** Work instructions **
From the line with "building: none -> [595,574,677,632]" to the line with "building: [378,89,460,181] -> none", retype every line exactly, including those two, and leave out the rest of the data below.

** Extracted material **

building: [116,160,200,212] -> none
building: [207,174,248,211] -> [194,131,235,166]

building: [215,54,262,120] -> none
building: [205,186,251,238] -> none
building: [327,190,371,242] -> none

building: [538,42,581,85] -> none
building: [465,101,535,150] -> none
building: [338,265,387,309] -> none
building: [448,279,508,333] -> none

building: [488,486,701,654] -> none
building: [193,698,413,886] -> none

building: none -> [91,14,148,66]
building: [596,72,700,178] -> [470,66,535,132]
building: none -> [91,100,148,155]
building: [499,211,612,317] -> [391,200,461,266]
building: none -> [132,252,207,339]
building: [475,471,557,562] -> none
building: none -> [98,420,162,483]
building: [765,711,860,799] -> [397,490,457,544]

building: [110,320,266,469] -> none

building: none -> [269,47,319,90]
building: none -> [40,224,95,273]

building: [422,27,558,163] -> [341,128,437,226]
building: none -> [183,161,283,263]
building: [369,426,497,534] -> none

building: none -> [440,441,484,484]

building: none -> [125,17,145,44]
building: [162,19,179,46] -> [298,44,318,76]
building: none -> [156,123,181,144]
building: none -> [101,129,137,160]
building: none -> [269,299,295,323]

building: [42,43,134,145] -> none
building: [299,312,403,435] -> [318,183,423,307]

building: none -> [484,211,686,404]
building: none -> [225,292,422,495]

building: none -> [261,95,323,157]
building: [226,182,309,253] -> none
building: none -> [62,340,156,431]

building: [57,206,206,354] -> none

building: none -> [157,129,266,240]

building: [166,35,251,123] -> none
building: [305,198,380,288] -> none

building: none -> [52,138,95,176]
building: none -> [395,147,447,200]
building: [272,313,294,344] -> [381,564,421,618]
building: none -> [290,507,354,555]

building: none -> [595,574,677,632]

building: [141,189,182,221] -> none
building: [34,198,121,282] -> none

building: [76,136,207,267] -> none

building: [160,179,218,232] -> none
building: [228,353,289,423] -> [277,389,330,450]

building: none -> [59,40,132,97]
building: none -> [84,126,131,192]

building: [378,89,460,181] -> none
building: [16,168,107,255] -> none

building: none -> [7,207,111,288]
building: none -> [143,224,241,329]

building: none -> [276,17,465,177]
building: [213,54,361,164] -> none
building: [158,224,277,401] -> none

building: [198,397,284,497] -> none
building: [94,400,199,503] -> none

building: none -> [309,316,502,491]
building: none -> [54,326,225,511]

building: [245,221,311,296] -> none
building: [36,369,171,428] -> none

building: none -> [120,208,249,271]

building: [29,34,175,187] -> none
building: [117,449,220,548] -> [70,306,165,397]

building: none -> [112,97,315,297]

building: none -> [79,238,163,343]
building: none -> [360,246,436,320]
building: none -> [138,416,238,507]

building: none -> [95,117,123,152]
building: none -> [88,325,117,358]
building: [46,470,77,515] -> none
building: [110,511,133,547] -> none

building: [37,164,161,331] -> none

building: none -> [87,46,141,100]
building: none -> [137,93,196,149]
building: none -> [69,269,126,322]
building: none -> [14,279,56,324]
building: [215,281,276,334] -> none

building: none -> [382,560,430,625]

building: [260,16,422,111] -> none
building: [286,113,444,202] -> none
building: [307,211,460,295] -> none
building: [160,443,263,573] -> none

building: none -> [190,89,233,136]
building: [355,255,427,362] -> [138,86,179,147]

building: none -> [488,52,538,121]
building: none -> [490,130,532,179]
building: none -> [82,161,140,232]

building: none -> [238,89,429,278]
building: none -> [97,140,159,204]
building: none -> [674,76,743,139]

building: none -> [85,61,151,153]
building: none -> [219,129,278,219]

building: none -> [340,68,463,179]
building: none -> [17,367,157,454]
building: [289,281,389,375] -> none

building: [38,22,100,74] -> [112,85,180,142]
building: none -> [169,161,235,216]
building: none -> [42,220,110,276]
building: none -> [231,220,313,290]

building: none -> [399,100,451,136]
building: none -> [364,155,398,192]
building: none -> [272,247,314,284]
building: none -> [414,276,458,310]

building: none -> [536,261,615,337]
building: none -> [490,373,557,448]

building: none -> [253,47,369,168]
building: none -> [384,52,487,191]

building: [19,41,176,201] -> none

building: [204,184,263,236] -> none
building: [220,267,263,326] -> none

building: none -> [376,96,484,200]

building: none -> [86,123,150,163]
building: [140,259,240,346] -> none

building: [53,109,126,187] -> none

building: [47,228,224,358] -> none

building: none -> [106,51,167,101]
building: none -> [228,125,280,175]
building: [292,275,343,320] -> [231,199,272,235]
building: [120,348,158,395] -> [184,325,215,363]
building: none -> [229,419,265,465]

** Answer section **
building: none -> [595,574,677,632]

building: [141,189,182,221] -> none
building: [34,198,121,282] -> none

building: [76,136,207,267] -> none

building: [160,179,218,232] -> none
building: [228,353,289,423] -> [277,389,330,450]

building: none -> [59,40,132,97]
building: none -> [84,126,131,192]

building: [378,89,460,181] -> none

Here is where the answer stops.